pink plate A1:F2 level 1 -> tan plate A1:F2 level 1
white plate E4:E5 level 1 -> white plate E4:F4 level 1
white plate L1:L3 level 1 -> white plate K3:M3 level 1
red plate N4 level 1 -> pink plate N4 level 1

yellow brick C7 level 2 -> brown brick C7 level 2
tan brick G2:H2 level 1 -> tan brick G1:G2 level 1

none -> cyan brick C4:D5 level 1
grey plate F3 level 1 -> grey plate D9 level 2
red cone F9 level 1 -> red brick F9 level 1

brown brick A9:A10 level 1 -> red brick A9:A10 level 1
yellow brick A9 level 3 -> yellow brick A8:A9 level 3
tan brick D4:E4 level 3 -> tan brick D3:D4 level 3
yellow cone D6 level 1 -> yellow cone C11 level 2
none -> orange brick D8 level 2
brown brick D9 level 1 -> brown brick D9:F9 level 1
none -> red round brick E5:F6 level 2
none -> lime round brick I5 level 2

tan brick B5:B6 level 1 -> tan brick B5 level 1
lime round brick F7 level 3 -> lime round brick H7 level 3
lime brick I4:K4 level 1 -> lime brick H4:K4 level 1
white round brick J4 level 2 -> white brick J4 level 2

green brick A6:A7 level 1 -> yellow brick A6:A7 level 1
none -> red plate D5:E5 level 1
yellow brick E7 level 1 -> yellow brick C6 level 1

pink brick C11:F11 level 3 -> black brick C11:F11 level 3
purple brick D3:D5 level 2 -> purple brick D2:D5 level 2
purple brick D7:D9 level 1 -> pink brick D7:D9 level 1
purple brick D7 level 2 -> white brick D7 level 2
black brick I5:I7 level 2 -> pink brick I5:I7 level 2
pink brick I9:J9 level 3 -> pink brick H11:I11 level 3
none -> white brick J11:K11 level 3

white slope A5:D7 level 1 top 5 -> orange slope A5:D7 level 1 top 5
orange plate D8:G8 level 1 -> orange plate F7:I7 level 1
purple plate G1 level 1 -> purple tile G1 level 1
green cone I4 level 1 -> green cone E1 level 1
- - - - - - -
**Exercise prompt:** Extract every line from the one containing "none -> white brick J11:K11 level 3" to the end of the entries, including both of those lines, exactly as given and with nothing added.

**Result of the task:**
none -> white brick J11:K11 level 3

white slope A5:D7 level 1 top 5 -> orange slope A5:D7 level 1 top 5
orange plate D8:G8 level 1 -> orange plate F7:I7 level 1
purple plate G1 level 1 -> purple tile G1 level 1
green cone I4 level 1 -> green cone E1 level 1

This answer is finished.